## EXERCISE PROMPT:
Starting at the first line of the entries below, output every line exactly, up to and including the line with "before: distributeur de savon (blanc)".

Segment Start: PROVIDED MATERIAL

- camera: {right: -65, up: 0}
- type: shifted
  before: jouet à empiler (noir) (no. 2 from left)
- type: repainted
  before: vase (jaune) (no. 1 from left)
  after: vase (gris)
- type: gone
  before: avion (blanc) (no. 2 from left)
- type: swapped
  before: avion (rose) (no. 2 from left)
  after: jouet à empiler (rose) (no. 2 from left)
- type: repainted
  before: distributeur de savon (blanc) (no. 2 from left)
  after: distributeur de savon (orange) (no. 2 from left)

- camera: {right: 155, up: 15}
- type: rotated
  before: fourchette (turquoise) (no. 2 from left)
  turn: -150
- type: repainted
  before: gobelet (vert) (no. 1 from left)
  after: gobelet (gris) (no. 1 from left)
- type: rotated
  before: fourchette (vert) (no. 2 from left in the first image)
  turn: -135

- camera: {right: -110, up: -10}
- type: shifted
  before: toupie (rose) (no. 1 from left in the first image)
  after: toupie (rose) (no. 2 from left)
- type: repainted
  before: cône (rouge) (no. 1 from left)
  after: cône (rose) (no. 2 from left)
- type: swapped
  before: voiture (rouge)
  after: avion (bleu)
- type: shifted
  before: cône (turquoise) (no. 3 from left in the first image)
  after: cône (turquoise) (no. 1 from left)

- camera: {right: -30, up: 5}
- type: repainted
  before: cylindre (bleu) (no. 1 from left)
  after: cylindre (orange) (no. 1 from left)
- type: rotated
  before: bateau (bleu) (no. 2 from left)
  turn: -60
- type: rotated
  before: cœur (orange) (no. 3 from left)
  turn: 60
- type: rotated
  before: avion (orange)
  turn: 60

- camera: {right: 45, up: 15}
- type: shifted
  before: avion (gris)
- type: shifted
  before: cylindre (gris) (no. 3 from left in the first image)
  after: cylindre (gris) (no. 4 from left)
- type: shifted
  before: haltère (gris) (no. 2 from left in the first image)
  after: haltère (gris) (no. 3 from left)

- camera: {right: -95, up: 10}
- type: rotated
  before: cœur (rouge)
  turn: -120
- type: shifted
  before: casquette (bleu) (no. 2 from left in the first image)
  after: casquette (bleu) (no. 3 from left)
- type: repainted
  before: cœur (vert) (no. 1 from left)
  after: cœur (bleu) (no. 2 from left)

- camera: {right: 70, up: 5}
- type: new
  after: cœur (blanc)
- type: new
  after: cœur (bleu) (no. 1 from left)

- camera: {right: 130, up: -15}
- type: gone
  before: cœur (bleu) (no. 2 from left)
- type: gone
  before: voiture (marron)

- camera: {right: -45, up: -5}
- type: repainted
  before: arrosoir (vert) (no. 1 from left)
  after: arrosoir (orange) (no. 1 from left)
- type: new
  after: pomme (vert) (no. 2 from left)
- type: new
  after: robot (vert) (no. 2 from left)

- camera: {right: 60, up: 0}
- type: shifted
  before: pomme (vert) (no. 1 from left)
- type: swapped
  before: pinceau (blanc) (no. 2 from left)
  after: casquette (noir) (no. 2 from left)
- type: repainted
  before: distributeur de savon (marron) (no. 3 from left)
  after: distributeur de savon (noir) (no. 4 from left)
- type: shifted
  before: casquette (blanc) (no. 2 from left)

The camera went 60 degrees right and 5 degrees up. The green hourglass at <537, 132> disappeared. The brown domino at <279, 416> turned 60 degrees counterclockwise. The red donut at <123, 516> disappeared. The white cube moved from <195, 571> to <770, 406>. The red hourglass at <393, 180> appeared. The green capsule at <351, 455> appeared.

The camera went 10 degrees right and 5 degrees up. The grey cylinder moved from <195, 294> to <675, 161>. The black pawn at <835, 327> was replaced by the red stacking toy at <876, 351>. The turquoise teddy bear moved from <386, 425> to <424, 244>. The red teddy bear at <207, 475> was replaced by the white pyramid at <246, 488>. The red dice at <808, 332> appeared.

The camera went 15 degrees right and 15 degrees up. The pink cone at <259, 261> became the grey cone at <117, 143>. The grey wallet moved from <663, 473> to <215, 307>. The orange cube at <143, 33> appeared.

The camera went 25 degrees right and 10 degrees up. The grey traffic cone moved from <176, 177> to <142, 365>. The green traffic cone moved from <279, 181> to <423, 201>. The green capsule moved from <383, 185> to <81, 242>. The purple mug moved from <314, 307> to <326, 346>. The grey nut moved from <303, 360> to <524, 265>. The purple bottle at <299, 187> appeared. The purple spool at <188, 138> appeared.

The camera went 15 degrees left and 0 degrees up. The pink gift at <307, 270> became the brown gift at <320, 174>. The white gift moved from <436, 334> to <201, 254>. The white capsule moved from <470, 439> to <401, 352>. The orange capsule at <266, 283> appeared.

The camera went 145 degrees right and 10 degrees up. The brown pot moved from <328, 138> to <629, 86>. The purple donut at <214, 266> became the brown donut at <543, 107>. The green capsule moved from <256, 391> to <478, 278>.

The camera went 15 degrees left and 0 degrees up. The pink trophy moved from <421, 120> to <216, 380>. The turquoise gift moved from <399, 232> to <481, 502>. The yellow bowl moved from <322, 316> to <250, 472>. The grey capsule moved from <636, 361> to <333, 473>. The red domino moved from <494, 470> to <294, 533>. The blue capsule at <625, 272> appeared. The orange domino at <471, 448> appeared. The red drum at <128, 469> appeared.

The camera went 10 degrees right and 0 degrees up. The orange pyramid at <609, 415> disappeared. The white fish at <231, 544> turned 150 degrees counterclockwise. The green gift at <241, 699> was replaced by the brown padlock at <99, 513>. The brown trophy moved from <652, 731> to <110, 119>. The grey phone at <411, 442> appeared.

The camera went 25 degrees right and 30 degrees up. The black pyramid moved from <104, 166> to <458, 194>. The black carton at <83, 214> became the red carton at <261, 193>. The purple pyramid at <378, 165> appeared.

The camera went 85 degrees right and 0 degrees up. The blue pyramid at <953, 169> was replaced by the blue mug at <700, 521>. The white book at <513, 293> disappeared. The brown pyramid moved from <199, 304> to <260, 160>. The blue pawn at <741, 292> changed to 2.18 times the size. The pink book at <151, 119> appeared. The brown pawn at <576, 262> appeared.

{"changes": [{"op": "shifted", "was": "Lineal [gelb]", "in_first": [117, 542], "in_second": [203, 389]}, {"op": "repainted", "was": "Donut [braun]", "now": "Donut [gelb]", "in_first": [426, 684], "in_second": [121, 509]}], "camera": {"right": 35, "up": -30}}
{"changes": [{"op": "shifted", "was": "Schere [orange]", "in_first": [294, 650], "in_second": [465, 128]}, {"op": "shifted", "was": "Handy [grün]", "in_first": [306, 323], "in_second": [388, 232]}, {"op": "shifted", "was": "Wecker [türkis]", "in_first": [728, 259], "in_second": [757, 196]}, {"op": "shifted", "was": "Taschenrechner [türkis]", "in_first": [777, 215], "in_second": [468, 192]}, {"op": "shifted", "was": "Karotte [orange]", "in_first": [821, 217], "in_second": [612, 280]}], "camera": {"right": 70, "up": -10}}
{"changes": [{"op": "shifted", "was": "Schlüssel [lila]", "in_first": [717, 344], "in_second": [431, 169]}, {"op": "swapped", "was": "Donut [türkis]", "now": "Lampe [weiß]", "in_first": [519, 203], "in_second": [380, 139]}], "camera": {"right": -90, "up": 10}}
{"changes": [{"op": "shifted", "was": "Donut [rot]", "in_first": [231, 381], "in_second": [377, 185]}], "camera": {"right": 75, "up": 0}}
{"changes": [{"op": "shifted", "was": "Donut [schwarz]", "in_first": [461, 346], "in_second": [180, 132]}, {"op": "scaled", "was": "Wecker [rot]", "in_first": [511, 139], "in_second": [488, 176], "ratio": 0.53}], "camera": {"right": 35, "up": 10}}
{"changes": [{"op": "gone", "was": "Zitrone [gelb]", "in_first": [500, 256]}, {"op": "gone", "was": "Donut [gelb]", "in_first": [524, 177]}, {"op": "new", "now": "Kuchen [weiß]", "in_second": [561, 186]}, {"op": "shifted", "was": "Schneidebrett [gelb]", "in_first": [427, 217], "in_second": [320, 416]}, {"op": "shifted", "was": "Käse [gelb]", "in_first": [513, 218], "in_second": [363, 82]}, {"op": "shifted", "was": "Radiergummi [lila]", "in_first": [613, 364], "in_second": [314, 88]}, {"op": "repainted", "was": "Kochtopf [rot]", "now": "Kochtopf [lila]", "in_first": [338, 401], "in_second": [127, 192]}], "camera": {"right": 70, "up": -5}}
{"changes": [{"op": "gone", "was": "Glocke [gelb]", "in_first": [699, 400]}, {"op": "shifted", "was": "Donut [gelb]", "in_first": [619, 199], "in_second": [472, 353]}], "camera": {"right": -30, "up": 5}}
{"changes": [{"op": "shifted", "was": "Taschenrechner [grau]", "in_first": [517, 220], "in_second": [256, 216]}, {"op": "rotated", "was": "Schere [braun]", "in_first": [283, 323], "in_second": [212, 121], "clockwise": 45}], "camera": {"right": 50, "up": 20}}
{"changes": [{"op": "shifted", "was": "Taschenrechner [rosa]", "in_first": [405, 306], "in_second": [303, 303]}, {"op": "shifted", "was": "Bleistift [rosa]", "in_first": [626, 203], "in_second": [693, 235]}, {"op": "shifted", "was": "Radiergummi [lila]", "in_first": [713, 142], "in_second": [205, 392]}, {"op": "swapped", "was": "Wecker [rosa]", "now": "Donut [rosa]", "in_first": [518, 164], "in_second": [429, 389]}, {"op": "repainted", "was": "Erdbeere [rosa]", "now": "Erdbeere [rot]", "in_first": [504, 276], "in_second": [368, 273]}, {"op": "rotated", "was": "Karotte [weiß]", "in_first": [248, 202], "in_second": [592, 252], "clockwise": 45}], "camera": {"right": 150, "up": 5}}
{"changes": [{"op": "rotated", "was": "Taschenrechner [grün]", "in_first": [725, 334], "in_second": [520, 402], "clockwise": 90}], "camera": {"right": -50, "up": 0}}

Segment End: PROVIDED MATERIAL

## COMPLETED EXERCISE:
- camera: {right: -65, up: 0}
- type: shifted
  before: jouet à empiler (noir) (no. 2 from left)
- type: repainted
  before: vase (jaune) (no. 1 from left)
  after: vase (gris)
- type: gone
  before: avion (blanc) (no. 2 from left)
- type: swapped
  before: avion (rose) (no. 2 from left)
  after: jouet à empiler (rose) (no. 2 from left)
- type: repainted
  before: distributeur de savon (blanc) (no. 2 from left)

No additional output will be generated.